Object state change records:
# # #
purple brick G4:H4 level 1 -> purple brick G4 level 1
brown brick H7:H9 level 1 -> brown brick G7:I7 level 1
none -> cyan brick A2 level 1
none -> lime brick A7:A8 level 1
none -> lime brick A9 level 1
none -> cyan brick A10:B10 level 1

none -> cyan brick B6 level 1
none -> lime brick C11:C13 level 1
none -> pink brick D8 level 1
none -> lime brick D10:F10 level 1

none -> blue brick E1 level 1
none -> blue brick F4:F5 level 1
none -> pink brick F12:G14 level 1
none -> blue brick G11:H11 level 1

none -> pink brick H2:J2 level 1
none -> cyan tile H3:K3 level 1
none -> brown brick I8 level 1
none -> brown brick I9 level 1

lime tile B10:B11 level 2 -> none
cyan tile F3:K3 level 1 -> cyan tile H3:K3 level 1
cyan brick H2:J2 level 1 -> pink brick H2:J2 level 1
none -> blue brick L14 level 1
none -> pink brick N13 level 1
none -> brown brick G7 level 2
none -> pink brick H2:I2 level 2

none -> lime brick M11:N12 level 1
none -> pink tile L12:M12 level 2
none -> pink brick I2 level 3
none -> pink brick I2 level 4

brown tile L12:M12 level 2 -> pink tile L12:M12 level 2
# # #
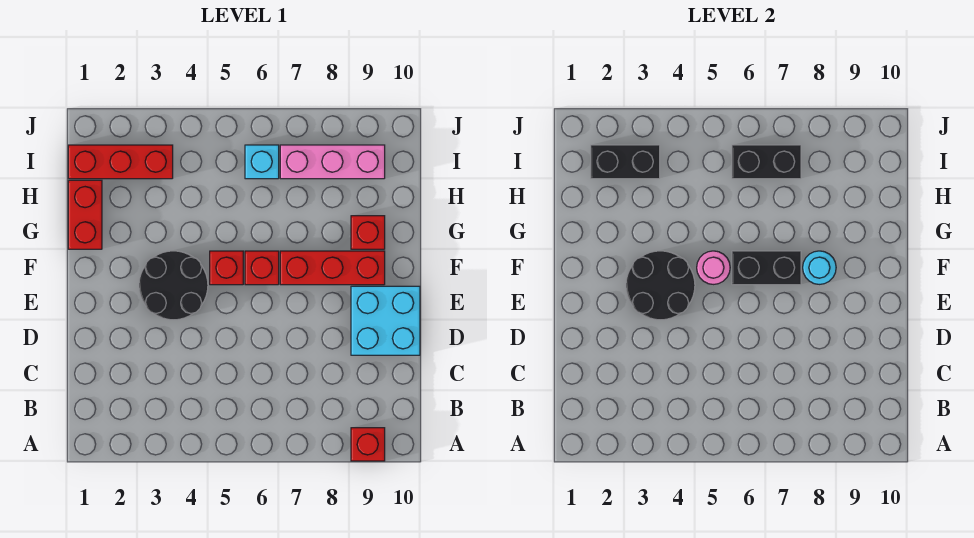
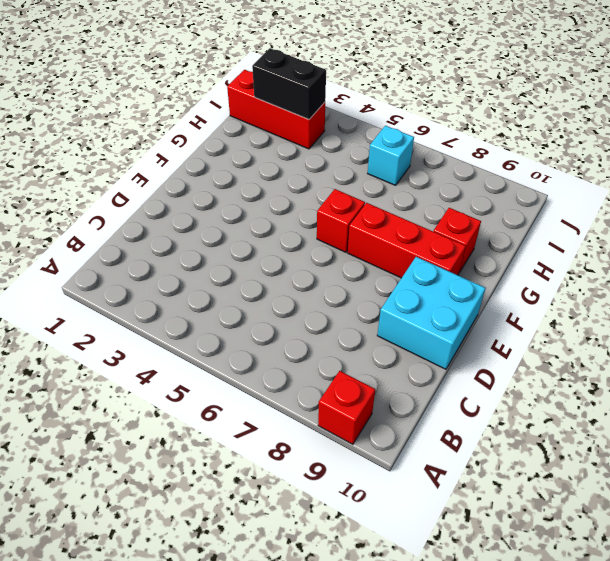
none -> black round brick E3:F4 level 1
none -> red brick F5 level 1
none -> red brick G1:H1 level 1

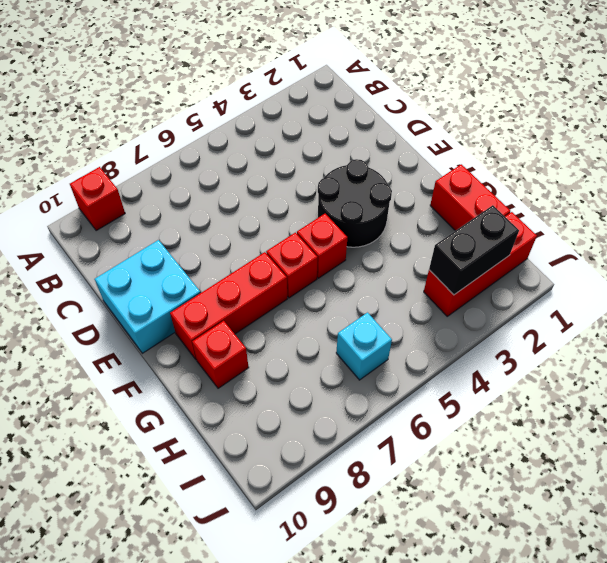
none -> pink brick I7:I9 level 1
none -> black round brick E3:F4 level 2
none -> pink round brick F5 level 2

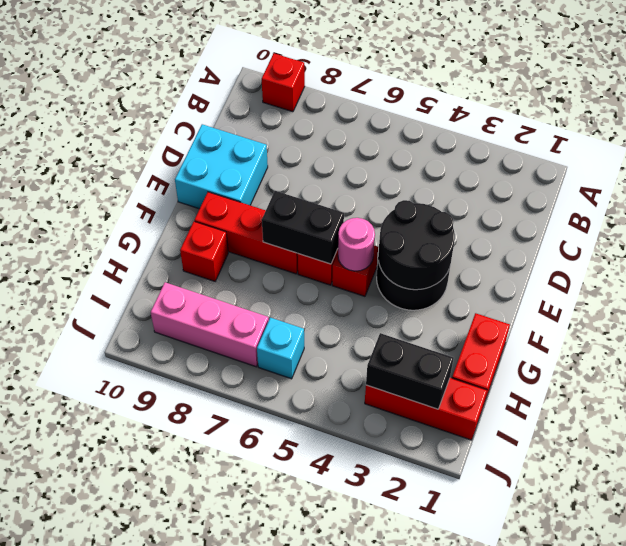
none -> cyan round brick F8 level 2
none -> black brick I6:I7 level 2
# # #
Task to complete:
Above are the records. Print exactly, and only, the lines from the line with "none -> cyan brick A10:B10 level 1" to the line with "brown tile L12:M12", both inclusive.

Answer space:
none -> cyan brick A10:B10 level 1

none -> cyan brick B6 level 1
none -> lime brick C11:C13 level 1
none -> pink brick D8 level 1
none -> lime brick D10:F10 level 1

none -> blue brick E1 level 1
none -> blue brick F4:F5 level 1
none -> pink brick F12:G14 level 1
none -> blue brick G11:H11 level 1

none -> pink brick H2:J2 level 1
none -> cyan tile H3:K3 level 1
none -> brown brick I8 level 1
none -> brown brick I9 level 1

lime tile B10:B11 level 2 -> none
cyan tile F3:K3 level 1 -> cyan tile H3:K3 level 1
cyan brick H2:J2 level 1 -> pink brick H2:J2 level 1
none -> blue brick L14 level 1
none -> pink brick N13 level 1
none -> brown brick G7 level 2
none -> pink brick H2:I2 level 2

none -> lime brick M11:N12 level 1
none -> pink tile L12:M12 level 2
none -> pink brick I2 level 3
none -> pink brick I2 level 4

brown tile L12:M12 level 2 -> pink tile L12:M12 level 2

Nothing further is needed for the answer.